### Task goal:
Print the line where "C209: 15nF (-9V, COM) -> 22nF (-9V, COM)" occurs and every line that follows it in the data below, ending with the last line, precisely as written.

### Entries shown:
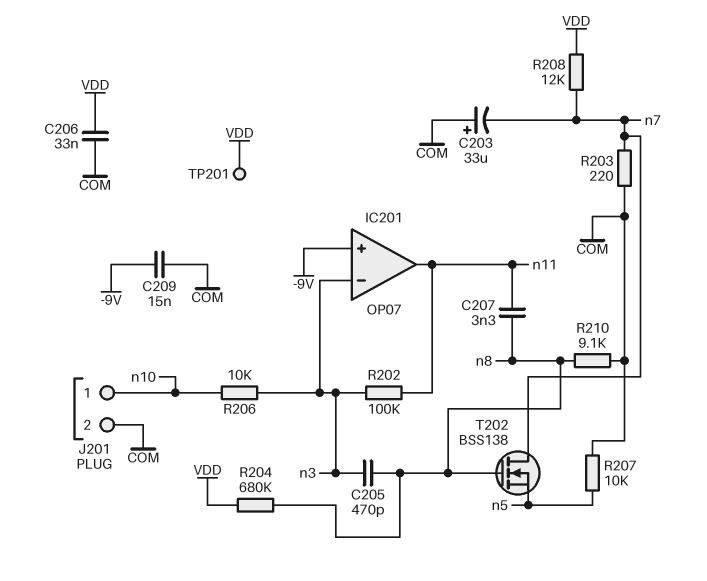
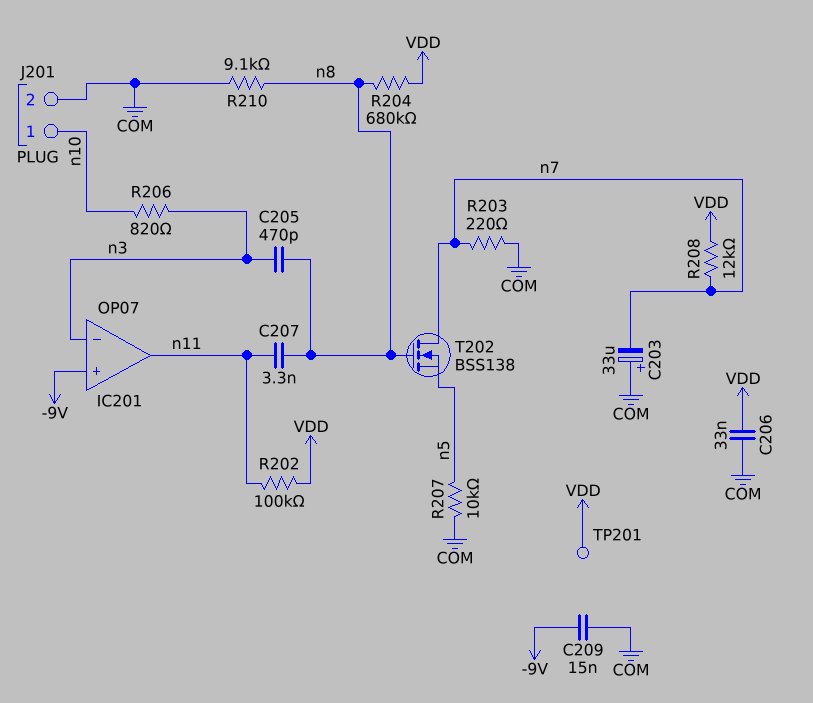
R202: 100k (n3, n11) -> 100k (VDD, n11)
R206: 10k (n3, n10) -> 820 (n3, n10)

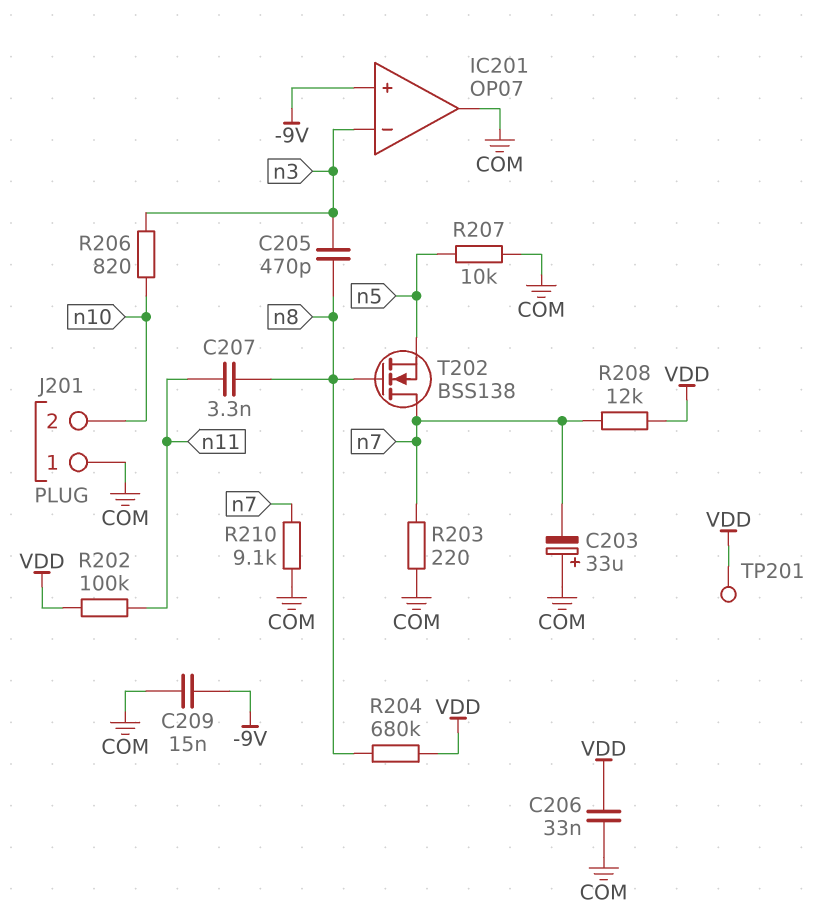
IC201 pin out: n11 -> COM
J201 pin 1: n10 -> COM
J201 pin 2: COM -> n10
R210: 9.1k (COM, n8) -> 9.1k (COM, n7)

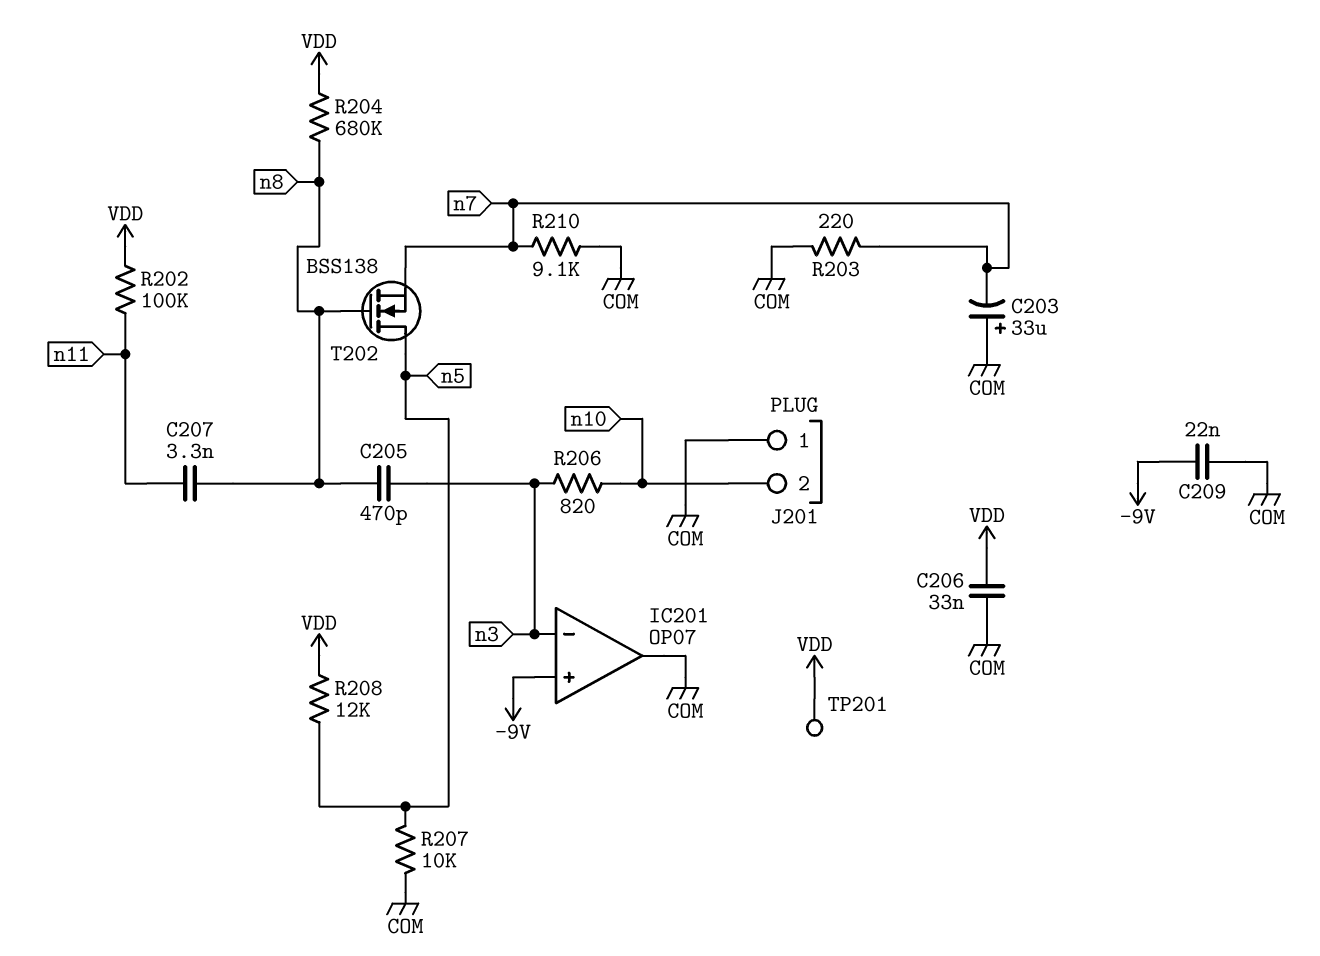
C209: 15nF (-9V, COM) -> 22nF (-9V, COM)
R208: 12k (VDD, n7) -> 12k (VDD, n5)
T202: NMOS BSS138 (G n8, D n7, S n5) -> NMOS BSS138 (G n8, D n5, S n7)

### Response:
C209: 15nF (-9V, COM) -> 22nF (-9V, COM)
R208: 12k (VDD, n7) -> 12k (VDD, n5)
T202: NMOS BSS138 (G n8, D n7, S n5) -> NMOS BSS138 (G n8, D n5, S n7)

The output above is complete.